**EXERCISE GOAL**
How does the data below read from its first line through the line containing "pink square: (47, 53) -> (70, 44), moved"? Print those lines exactly.

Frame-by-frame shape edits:
Content starts
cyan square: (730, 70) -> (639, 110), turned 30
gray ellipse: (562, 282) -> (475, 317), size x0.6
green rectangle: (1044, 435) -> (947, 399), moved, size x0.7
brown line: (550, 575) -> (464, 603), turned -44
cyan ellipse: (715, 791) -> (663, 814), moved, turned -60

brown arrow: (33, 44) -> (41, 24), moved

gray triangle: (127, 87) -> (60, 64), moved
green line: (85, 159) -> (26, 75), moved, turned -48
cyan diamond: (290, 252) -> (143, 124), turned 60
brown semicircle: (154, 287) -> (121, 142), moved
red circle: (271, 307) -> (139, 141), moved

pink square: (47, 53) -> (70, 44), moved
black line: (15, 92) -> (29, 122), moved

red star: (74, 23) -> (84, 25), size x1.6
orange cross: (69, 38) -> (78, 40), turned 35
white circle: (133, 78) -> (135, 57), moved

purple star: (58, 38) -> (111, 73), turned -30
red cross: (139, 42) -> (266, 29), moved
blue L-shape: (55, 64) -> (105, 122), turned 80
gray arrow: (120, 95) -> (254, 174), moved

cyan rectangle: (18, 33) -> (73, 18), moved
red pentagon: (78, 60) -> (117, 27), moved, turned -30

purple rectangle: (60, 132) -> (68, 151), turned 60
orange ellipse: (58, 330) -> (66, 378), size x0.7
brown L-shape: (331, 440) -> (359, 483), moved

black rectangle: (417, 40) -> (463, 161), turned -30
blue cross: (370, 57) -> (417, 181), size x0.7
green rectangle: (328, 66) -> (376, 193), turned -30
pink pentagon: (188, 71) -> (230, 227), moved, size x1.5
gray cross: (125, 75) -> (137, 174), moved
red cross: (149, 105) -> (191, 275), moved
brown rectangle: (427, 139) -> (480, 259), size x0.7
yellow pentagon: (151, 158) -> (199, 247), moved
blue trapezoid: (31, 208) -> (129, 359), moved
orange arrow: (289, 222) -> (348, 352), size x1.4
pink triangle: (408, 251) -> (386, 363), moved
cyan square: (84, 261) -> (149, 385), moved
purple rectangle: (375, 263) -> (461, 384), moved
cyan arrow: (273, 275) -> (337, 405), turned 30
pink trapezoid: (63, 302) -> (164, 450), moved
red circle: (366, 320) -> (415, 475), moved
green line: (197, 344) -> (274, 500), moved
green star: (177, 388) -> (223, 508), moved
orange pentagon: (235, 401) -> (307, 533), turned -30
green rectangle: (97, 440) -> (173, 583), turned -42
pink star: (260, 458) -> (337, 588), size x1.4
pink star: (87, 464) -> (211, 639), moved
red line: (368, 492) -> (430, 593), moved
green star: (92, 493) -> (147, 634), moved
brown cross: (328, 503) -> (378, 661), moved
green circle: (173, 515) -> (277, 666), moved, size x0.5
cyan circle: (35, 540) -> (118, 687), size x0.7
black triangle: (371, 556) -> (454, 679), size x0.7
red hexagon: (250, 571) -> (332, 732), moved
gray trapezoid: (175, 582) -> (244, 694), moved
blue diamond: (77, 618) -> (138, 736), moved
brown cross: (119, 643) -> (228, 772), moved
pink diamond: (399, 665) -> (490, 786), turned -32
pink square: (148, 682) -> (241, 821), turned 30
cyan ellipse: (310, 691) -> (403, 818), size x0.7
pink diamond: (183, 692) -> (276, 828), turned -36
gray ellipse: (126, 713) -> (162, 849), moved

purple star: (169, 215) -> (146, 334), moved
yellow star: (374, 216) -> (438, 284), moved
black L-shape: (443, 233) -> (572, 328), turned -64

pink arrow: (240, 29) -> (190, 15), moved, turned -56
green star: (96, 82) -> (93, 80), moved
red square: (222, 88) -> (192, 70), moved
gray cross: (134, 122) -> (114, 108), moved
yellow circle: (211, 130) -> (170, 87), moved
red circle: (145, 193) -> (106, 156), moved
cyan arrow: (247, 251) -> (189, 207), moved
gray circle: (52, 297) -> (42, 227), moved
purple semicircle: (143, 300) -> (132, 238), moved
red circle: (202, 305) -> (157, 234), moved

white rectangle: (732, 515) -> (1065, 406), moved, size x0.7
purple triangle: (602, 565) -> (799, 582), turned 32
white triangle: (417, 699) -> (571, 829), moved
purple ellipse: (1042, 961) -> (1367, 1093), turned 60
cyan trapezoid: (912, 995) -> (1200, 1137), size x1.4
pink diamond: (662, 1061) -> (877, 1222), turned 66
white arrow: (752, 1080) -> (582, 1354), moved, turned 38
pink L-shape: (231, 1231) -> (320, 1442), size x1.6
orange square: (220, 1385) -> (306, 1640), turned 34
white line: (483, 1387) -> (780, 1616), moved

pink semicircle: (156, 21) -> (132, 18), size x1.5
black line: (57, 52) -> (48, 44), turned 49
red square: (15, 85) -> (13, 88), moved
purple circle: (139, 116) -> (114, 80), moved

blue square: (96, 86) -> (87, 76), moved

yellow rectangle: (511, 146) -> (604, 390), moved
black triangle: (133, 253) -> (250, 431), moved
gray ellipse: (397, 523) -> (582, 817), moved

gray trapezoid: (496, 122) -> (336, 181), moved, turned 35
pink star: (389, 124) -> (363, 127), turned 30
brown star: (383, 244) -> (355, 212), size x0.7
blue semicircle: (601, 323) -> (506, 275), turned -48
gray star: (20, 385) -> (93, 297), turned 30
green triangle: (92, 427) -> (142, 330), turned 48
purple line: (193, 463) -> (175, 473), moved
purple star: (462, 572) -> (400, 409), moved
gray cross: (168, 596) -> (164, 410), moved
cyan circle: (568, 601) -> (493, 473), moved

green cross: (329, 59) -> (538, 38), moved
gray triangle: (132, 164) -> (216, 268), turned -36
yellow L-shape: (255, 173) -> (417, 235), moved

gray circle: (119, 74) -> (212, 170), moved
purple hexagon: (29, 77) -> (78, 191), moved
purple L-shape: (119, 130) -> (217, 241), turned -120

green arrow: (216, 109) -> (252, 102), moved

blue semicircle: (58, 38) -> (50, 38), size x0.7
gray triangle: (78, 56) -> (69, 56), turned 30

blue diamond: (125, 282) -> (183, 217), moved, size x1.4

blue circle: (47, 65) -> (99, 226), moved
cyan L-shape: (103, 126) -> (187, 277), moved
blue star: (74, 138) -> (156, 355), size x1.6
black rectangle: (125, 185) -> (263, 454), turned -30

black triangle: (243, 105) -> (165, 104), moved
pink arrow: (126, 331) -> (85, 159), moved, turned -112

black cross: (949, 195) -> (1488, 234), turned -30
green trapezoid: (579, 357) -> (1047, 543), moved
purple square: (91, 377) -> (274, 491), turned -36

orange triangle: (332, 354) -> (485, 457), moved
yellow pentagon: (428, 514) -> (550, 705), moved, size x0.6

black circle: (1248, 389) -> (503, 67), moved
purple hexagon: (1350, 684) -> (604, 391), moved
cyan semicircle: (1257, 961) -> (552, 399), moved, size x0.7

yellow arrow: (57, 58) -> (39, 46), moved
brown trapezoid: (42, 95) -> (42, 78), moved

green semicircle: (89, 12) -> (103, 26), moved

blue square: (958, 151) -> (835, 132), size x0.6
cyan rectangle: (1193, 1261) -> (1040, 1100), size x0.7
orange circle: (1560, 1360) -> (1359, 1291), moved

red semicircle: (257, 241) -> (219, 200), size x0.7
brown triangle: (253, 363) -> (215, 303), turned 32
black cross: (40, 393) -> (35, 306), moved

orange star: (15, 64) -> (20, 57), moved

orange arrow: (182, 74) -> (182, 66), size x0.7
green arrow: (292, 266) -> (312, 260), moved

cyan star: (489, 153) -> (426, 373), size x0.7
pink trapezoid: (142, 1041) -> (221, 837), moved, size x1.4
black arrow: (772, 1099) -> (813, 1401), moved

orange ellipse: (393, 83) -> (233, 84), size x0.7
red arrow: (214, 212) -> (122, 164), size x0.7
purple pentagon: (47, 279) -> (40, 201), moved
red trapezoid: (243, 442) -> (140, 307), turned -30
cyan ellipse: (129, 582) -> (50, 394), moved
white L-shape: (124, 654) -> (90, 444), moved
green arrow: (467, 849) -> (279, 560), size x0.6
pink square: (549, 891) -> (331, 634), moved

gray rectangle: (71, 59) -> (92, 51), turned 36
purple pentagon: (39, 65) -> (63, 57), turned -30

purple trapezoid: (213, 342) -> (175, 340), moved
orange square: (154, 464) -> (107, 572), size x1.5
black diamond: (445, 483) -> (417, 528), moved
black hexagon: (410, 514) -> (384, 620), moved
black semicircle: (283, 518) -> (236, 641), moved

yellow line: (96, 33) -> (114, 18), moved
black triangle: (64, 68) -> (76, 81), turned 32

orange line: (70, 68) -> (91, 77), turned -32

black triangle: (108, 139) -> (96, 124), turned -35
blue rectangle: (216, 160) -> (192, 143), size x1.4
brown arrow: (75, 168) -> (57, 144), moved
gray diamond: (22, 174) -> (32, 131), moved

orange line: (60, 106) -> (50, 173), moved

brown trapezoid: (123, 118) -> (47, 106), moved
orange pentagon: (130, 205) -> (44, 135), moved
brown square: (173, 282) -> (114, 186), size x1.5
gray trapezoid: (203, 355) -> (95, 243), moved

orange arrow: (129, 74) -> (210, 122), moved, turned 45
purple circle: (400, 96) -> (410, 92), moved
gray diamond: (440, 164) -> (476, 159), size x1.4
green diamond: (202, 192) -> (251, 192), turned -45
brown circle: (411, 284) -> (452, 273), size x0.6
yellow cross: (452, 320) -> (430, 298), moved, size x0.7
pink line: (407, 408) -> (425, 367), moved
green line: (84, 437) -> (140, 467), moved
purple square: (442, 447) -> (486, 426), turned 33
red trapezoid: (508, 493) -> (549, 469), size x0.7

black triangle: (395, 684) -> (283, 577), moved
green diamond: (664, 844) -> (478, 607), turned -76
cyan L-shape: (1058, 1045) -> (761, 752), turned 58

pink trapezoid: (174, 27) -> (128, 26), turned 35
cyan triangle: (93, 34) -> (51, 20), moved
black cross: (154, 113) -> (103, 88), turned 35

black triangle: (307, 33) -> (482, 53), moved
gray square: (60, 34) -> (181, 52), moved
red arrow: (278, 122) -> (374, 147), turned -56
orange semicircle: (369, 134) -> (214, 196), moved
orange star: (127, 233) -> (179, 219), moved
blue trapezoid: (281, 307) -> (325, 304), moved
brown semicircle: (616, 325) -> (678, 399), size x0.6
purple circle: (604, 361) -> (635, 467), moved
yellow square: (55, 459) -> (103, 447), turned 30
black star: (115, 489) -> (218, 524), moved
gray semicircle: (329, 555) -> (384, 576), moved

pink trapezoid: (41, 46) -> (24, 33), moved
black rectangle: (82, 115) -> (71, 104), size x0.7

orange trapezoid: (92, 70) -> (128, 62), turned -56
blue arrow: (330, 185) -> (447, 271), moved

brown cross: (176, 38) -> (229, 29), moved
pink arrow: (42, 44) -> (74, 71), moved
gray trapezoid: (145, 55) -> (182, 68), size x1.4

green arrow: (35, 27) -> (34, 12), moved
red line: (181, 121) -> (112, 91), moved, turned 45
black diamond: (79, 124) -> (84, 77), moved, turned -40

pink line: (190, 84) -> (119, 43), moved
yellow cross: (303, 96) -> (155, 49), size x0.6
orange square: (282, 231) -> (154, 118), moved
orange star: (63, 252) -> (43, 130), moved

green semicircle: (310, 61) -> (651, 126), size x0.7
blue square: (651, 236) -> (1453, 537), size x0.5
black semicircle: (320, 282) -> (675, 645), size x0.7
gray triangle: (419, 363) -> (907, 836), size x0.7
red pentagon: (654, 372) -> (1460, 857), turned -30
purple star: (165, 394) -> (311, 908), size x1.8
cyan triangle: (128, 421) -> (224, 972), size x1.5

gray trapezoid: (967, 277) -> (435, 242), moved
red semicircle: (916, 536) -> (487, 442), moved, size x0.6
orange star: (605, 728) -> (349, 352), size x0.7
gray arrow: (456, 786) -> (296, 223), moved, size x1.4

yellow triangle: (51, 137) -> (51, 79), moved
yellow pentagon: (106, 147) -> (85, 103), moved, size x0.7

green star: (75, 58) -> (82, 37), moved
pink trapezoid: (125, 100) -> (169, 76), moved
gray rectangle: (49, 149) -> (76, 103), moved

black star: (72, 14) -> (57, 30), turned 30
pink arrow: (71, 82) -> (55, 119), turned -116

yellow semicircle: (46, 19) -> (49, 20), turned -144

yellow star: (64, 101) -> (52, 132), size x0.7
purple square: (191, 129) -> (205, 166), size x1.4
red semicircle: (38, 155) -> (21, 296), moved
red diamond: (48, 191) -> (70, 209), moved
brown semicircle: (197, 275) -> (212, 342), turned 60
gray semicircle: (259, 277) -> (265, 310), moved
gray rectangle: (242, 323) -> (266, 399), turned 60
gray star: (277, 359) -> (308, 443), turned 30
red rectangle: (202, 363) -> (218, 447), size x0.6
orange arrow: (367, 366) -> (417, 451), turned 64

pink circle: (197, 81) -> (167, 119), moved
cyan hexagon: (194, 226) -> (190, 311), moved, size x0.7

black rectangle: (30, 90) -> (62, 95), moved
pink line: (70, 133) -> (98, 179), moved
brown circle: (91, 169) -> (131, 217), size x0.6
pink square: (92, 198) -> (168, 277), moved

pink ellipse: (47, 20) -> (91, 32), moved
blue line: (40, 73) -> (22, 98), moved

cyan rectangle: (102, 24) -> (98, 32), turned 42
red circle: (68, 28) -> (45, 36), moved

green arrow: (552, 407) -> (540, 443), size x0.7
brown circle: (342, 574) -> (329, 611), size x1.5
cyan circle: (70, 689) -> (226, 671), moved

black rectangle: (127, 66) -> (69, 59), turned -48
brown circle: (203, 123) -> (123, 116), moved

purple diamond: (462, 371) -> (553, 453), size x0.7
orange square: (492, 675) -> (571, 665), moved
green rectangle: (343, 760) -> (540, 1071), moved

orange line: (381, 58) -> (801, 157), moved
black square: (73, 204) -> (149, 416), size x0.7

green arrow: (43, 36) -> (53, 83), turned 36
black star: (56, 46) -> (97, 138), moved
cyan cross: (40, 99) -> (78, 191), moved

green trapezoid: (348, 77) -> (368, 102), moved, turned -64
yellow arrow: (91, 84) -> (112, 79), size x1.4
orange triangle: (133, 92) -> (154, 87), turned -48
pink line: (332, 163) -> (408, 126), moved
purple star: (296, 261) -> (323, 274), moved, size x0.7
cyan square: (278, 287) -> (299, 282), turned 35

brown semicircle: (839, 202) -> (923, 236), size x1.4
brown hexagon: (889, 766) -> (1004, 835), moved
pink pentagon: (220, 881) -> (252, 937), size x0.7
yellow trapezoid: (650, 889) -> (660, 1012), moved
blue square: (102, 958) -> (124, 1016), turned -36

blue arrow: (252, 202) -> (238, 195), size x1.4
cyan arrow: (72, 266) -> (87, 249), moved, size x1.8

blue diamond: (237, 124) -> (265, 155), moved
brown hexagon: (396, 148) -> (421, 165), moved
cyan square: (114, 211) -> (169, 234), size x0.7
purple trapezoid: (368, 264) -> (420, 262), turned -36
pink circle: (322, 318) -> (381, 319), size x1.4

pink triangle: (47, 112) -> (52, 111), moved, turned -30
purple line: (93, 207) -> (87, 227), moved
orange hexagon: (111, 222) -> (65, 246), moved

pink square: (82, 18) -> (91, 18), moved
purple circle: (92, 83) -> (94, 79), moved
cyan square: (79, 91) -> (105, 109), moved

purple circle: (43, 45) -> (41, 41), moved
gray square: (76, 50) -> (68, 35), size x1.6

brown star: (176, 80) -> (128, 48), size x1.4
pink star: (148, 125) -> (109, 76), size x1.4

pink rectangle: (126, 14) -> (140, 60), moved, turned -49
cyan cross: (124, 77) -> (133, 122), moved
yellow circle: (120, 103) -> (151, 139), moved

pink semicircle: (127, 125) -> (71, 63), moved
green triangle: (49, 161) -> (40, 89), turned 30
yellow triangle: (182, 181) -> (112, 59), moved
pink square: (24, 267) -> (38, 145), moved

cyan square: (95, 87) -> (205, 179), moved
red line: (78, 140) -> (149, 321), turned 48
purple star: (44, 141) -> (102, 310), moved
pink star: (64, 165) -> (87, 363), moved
Content ends
**SOLVED PROBLEM**
cyan square: (730, 70) -> (639, 110), turned 30
gray ellipse: (562, 282) -> (475, 317), size x0.6
green rectangle: (1044, 435) -> (947, 399), moved, size x0.7
brown line: (550, 575) -> (464, 603), turned -44
cyan ellipse: (715, 791) -> (663, 814), moved, turned -60

brown arrow: (33, 44) -> (41, 24), moved

gray triangle: (127, 87) -> (60, 64), moved
green line: (85, 159) -> (26, 75), moved, turned -48
cyan diamond: (290, 252) -> (143, 124), turned 60
brown semicircle: (154, 287) -> (121, 142), moved
red circle: (271, 307) -> (139, 141), moved

pink square: (47, 53) -> (70, 44), moved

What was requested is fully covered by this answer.